— Activity —
Lines containing the word "spray" in the data below: say how many, with no other text.

— Data provided —

· · · · ·

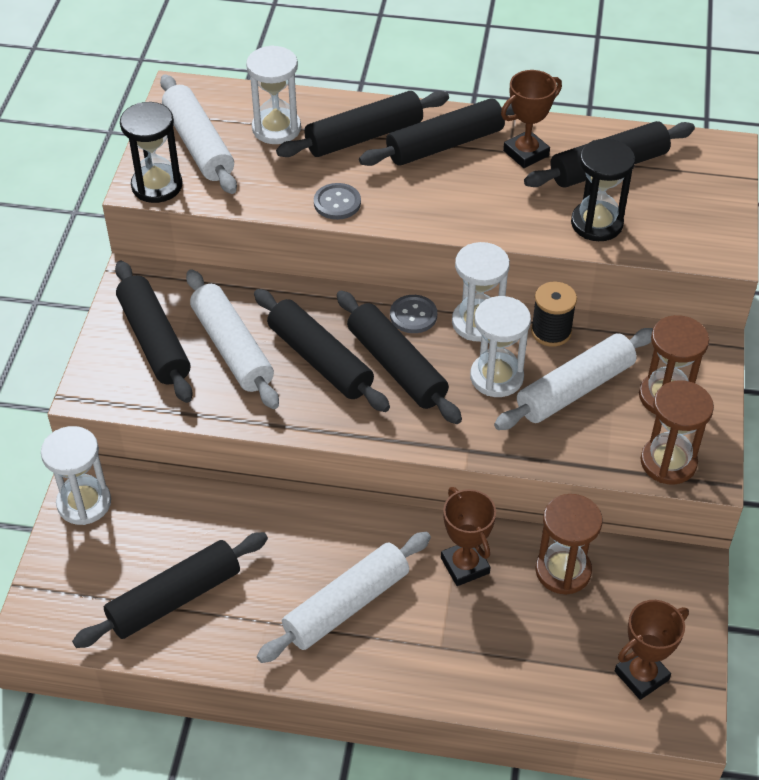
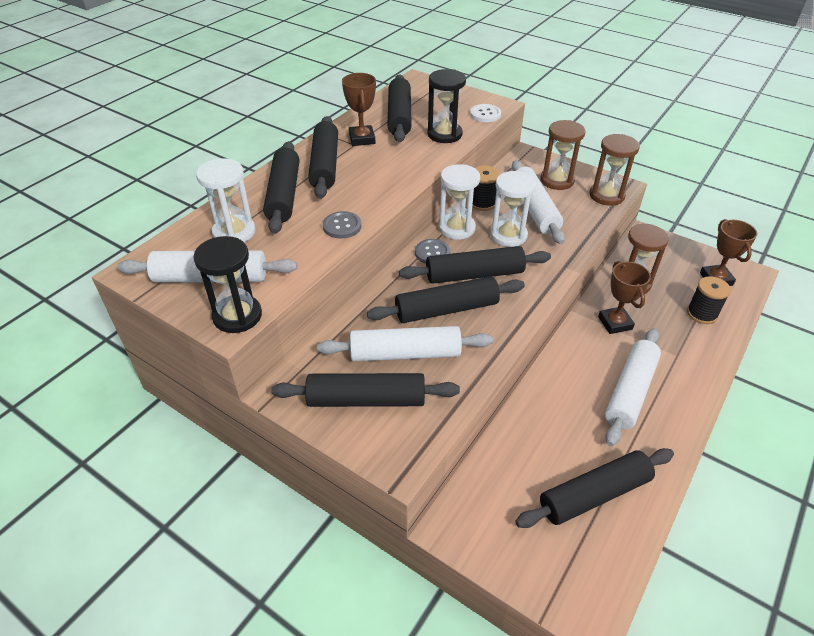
camera: 65 degrees left, 5 degrees down
(84, 503) = (469, 532): white hourglass -> none
(175, 598) = (594, 495): black rolling pin -> black rolling pin turned 75 degrees clockwise
(346, 605) = (630, 391): white rolling pin -> white rolling pin turned 45 degrees clockwise
(465, 565) = (615, 323): brown trophy -> brown trophy turned 75 degrees clockwise
(546, 666) = (701, 314): none -> black spool
(684, 247) = (485, 114): none -> white button

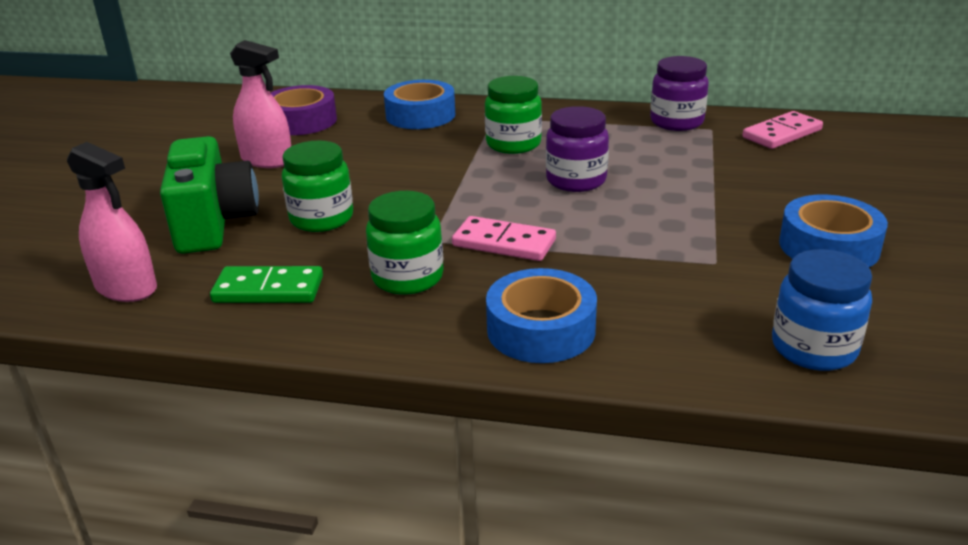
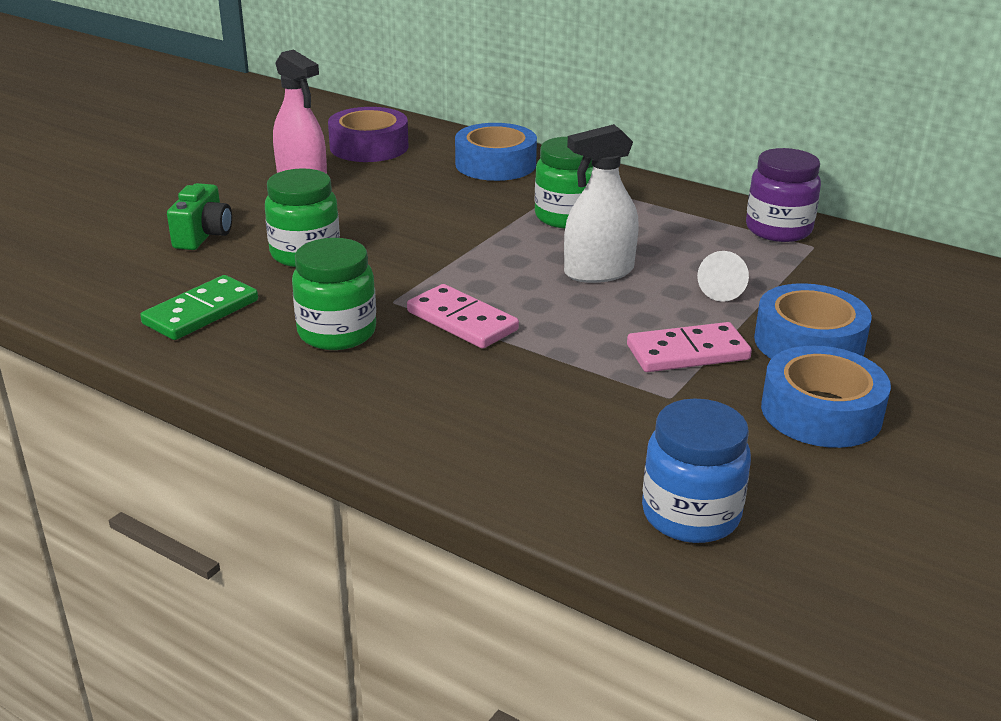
camera: 20 degrees right, 0 degrees up
(126, 288) = (82, 280): pink spray bottle -> none
(214, 223) = (203, 236): green camera -> green camera, size x0.56
(268, 289) = (201, 312): green domino -> green domino turned 75 degrees counterclockwise
(541, 329) = (421, 417): blue tape -> blue tape (808, 342)
(576, 180) = (599, 272): purple jar -> white spray bottle
(678, 174) = (722, 290): none -> white cone
(781, 134) = (896, 270): pink domino -> pink domino (687, 352)

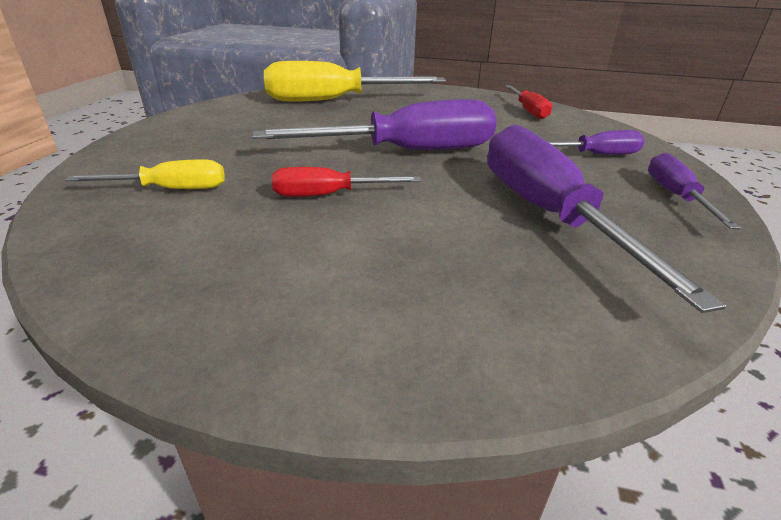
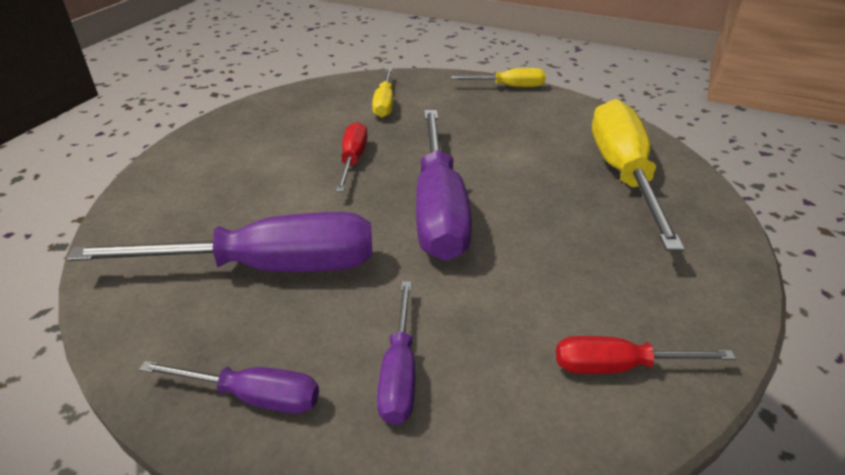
camera: 100 degrees right, 5 degrees up
(152, 129) = (509, 87): none -> yellow screwdriver

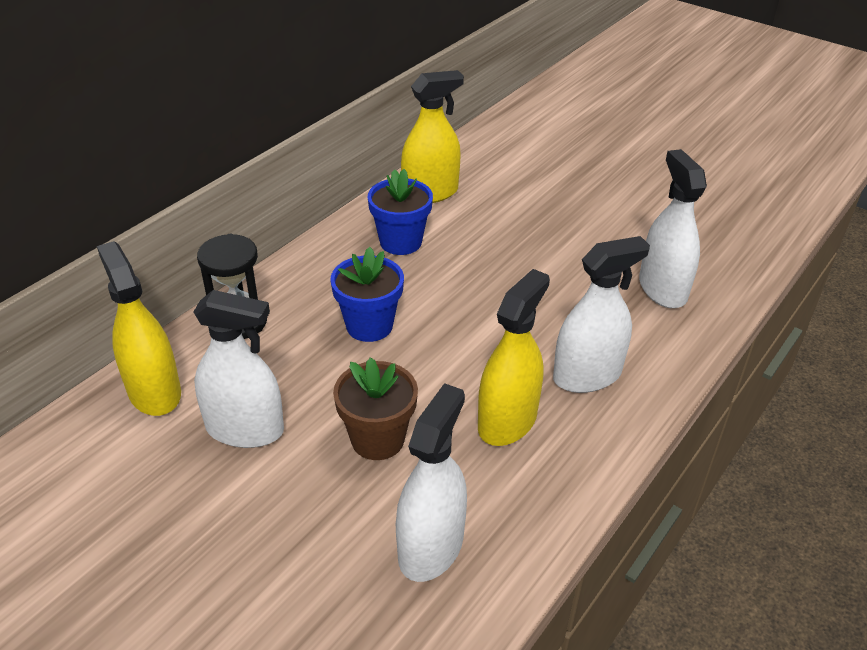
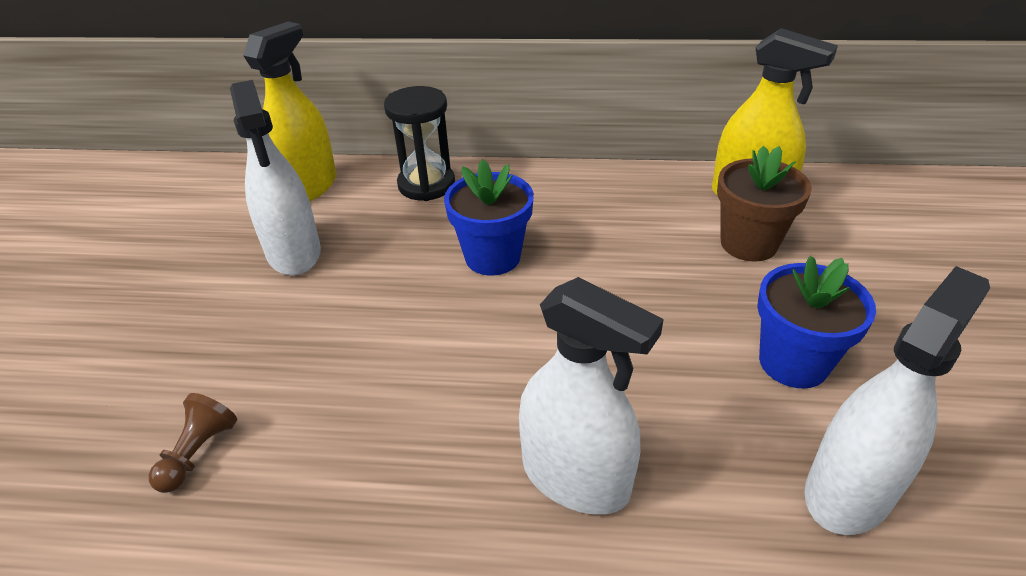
camera: 60 degrees right, 0 degrees up
(377, 439) = (333, 339): brown flower pot -> brown flower pot (748, 244)
(400, 242) = (642, 217): blue flower pot -> blue flower pot (793, 362)
(431, 547) = (198, 453): white spray bottle -> brown pawn
(507, 421) = (430, 432): yellow spray bottle -> none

· · · · ·

— Exercise response —
4